BEGIN Records provided
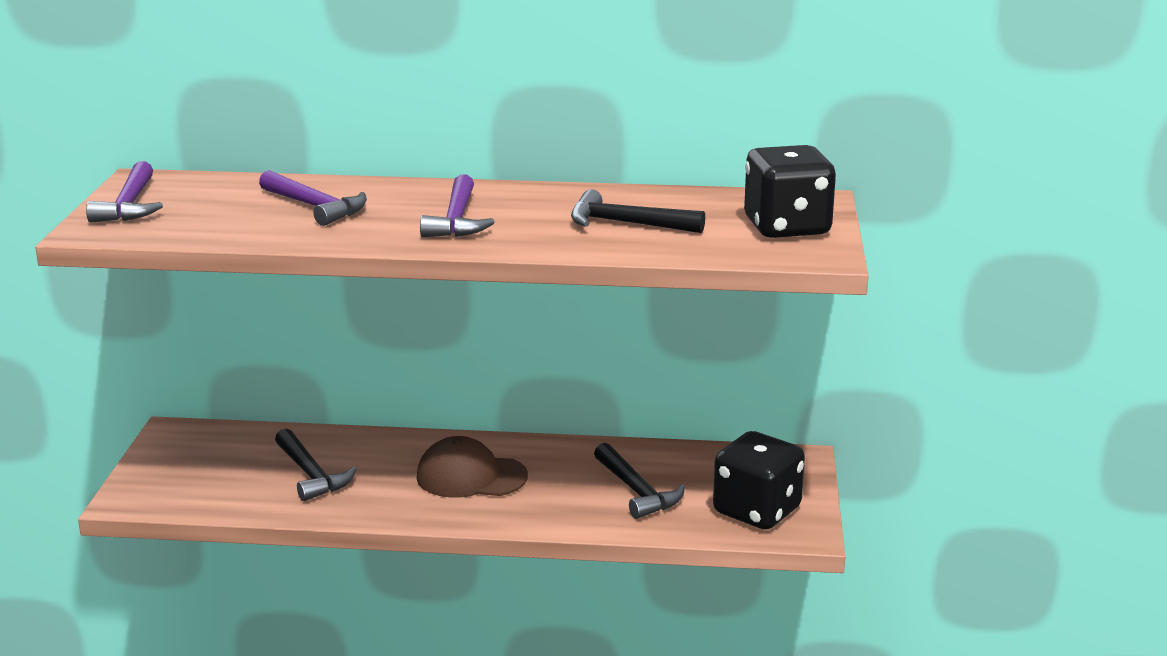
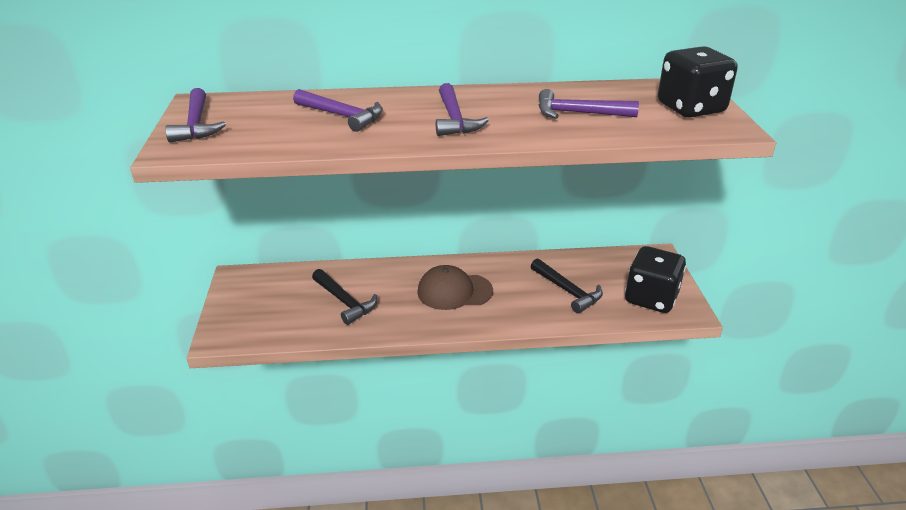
camera: 10 degrees left, 10 degrees up
(627, 224) = (578, 113): black hammer -> purple hammer

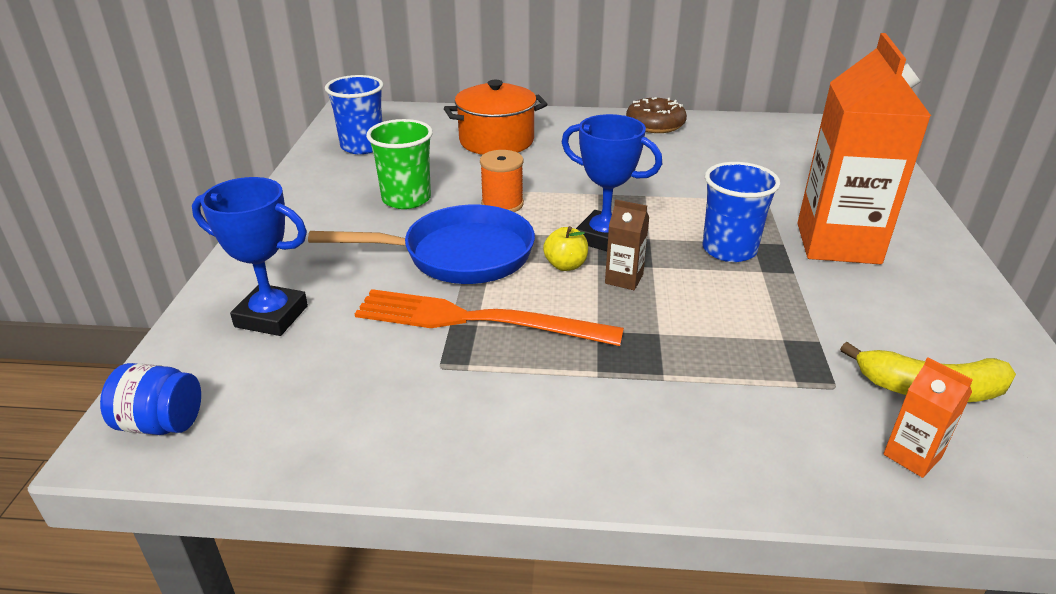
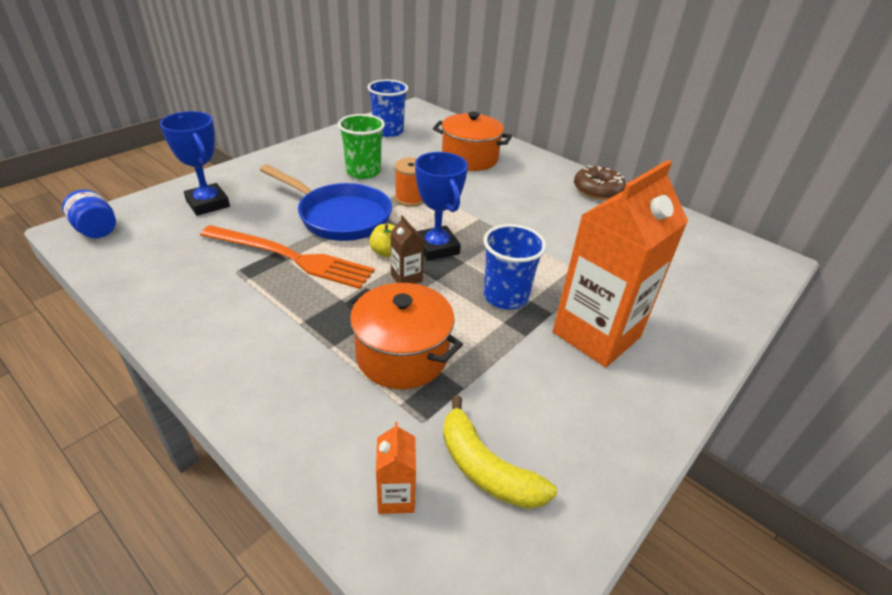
camera: 35 degrees right, 5 degrees up
(477, 320) = (291, 257): orange fork -> orange fork turned 150 degrees clockwise
(732, 346) = (402, 355): none -> orange pot

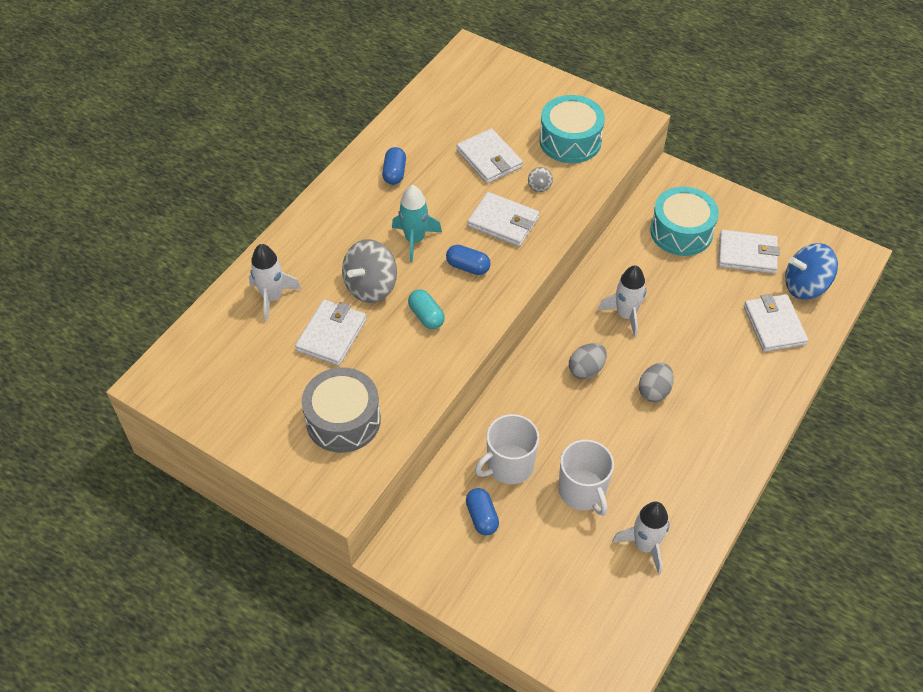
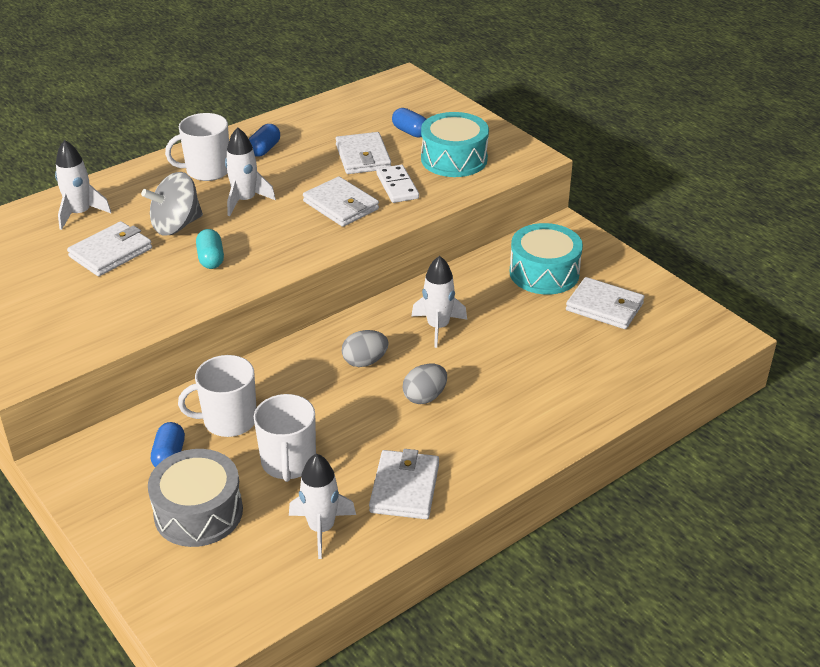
camera: 20 degrees right, 15 degrees down
(343, 420) = (69, 318): grey drum -> grey drum (198, 512)
(357, 213) = (207, 170): none -> white mug
(415, 240) = (245, 200): turquoise rocket -> white rocket
(468, 267) = (280, 231): blue capsule -> blue capsule (410, 132)
(539, 186) = (397, 186): grey spinning top -> white domino
(774, 325) = (596, 373): white wallet -> white wallet (404, 488)
(805, 286) = (654, 348): blue spinning top -> none

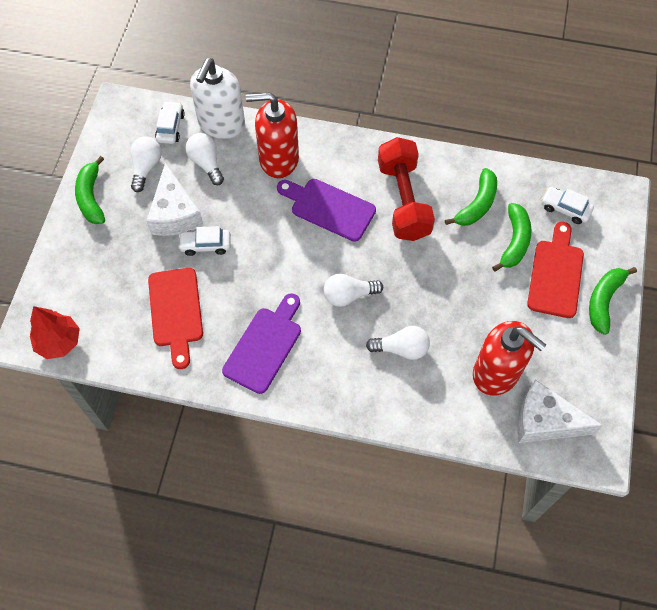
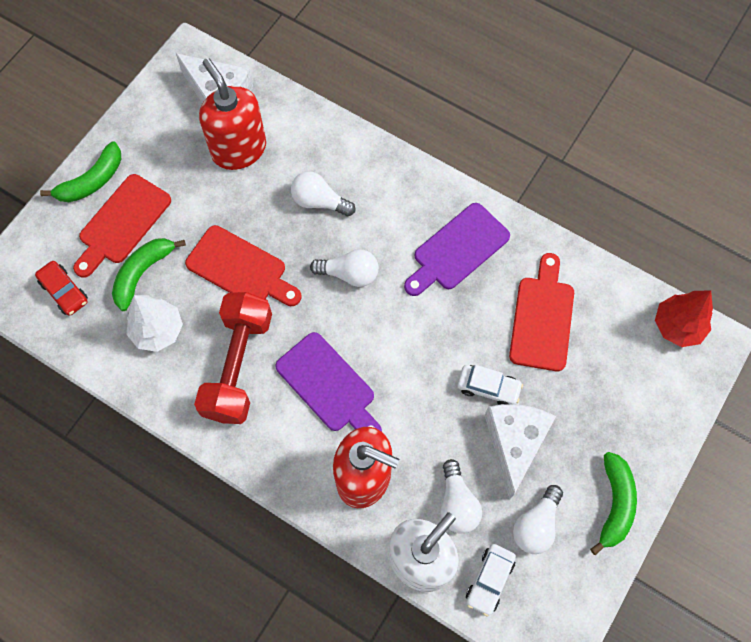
camera: 160 degrees left, 5 degrees up
(439, 270) = (240, 268): none -> red cutting board
(477, 204) = (158, 331): green banana -> white tree
(565, 209) = (64, 291): white car -> red car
END Records provided
= Exercise requirements =
Your answer must be the lines from the line containing "(539, 186) = (397, 186): grey" through the final line of the data, written out exactly, both ends included and pictures left out.

= Task output =
(539, 186) = (397, 186): grey spinning top -> white domino
(774, 325) = (596, 373): white wallet -> white wallet (404, 488)
(805, 286) = (654, 348): blue spinning top -> none

camera: 160 degrees left, 5 degrees up
(439, 270) = (240, 268): none -> red cutting board
(477, 204) = (158, 331): green banana -> white tree
(565, 209) = (64, 291): white car -> red car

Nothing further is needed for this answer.